**Stored items**
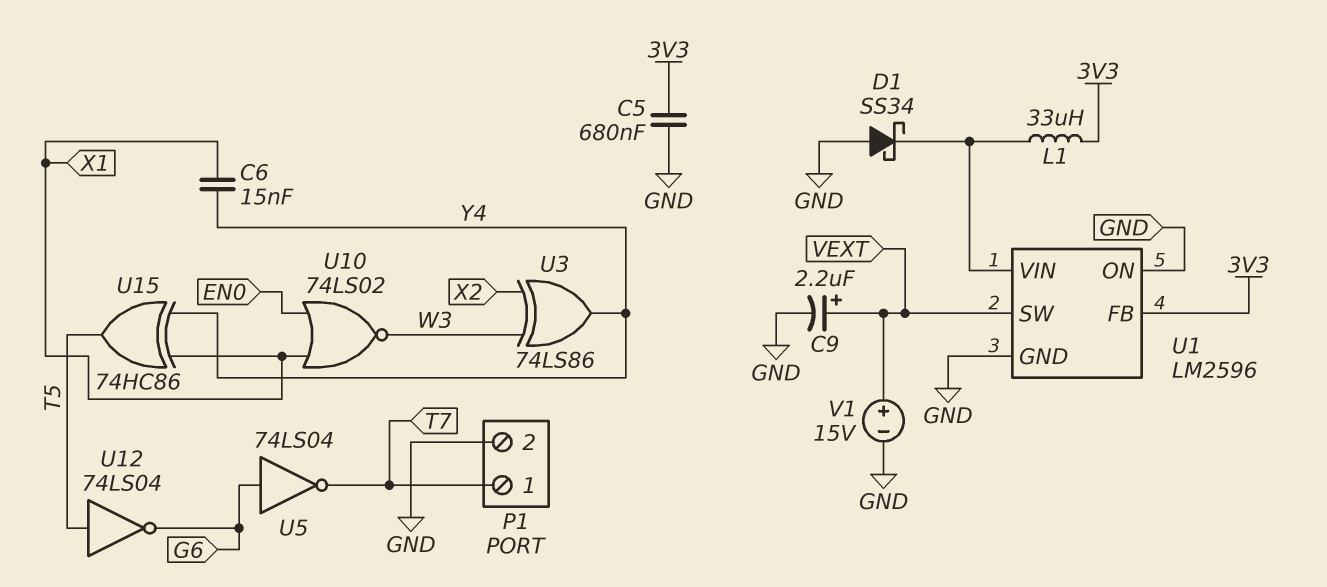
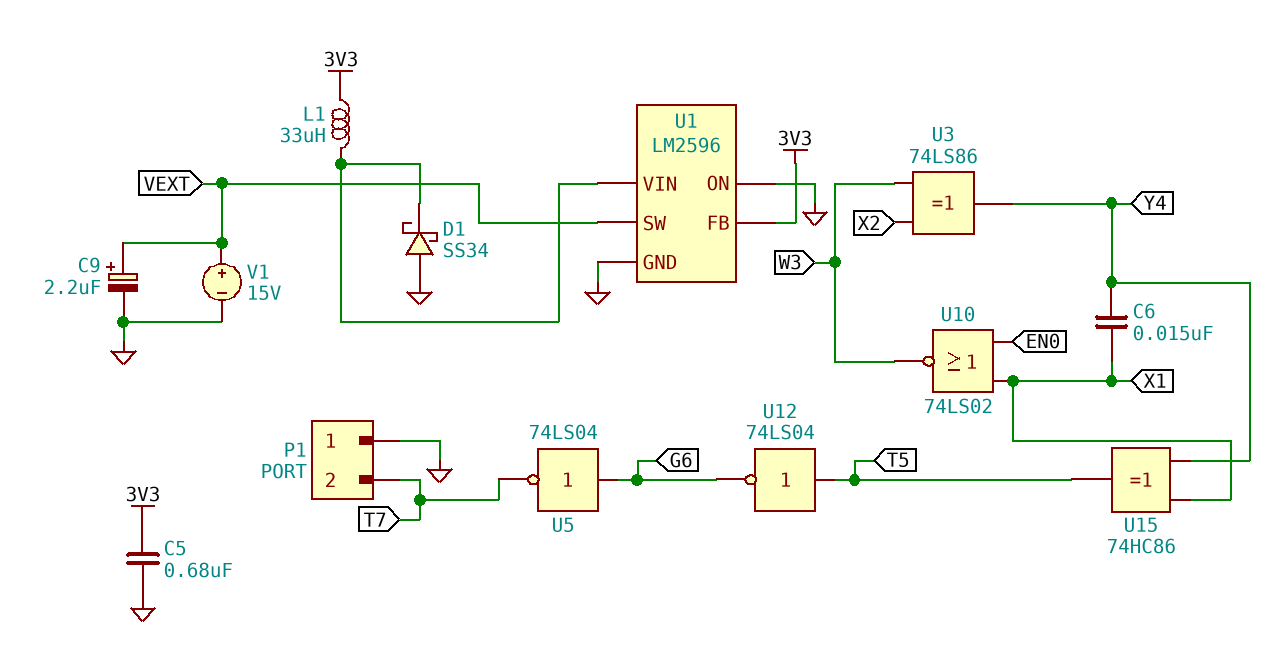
P1 pin 1: T7 -> GND
P1 pin 2: GND -> T7

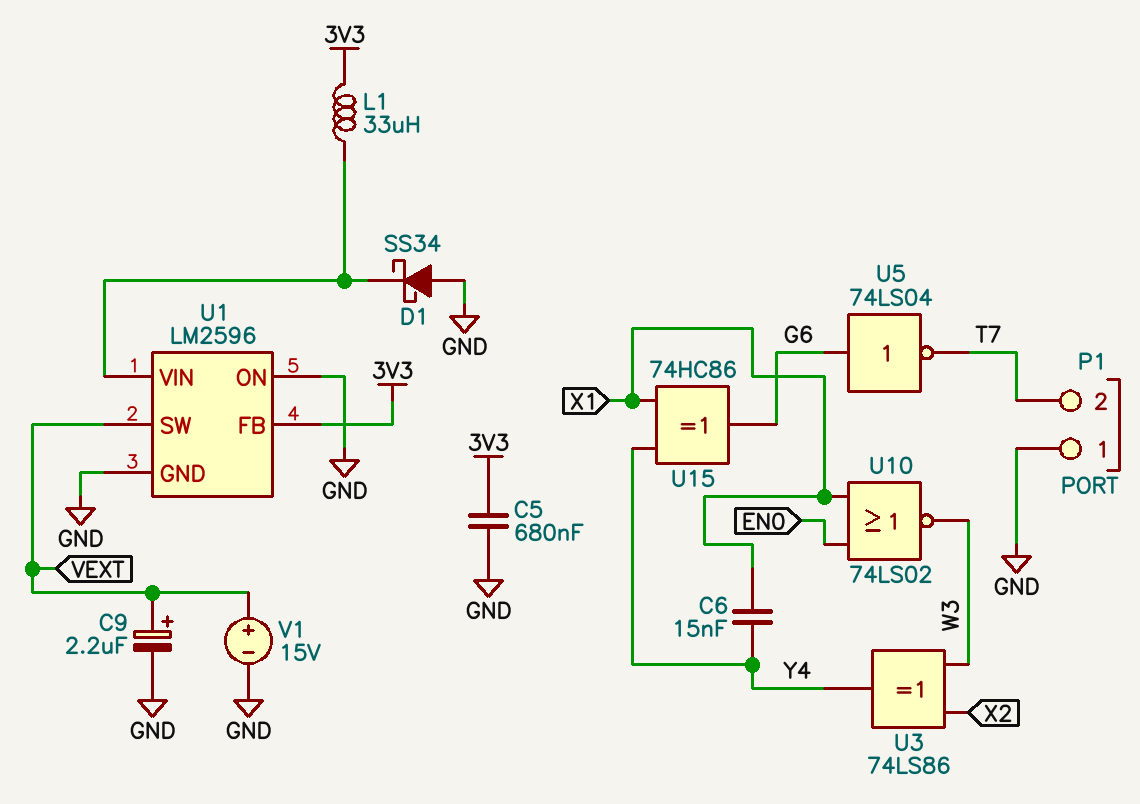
U12: NOT 74LS04 (in T5, out G6) -> none
U15: XOR 74HC86 (in X1, in Y4, out T5) -> XOR 74HC86 (in X1, in Y4, out G6)

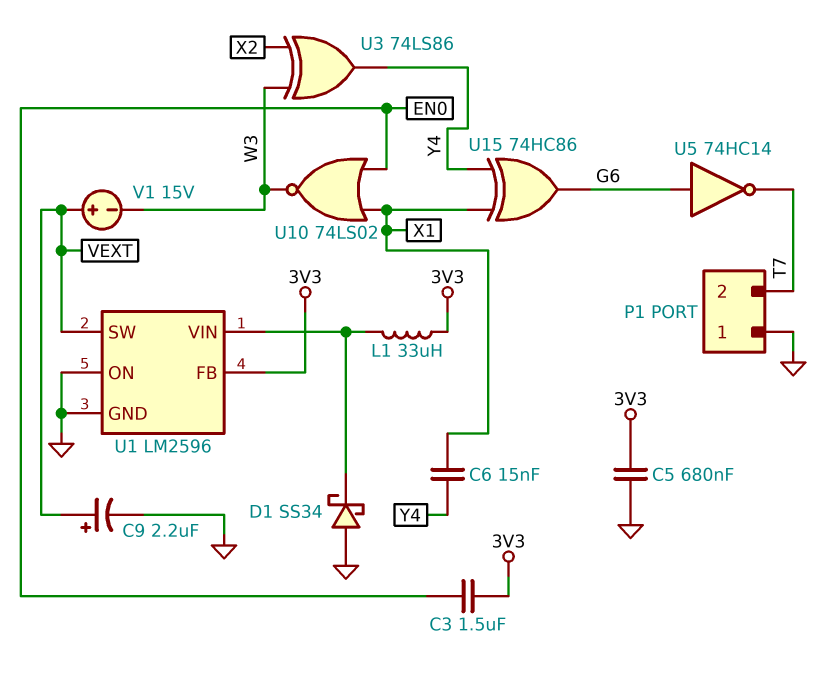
C3: none -> 1.5uF (3V3, EN0)
U5: NOT 74LS04 (in G6, out T7) -> NOT 74HC14 (in G6, out T7)
V1: 15V (plus VEXT, minus GND) -> 15V (plus VEXT, minus W3)

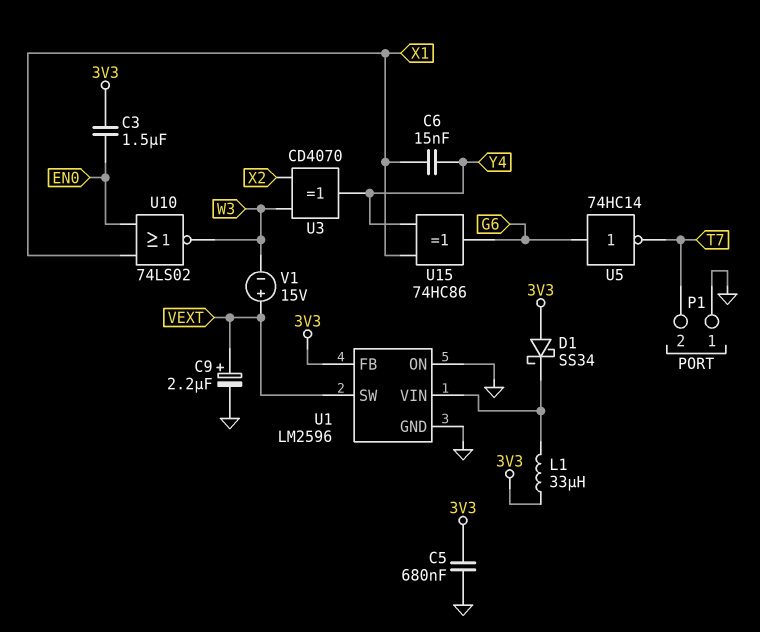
D1: schottky SS34 (A GND, K U1/VIN) -> schottky SS34 (A 3V3, K U1/VIN)
U3: XOR 74LS86 (in W3, in X2, out Y4) -> XOR CD4070 (in W3, in X2, out Y4)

**TASK STATEMENT**
In the records above, find every line that contains the word "none" and copy it.

**RESPONSE BELOW**
U12: NOT 74LS04 (in T5, out G6) -> none
C3: none -> 1.5uF (3V3, EN0)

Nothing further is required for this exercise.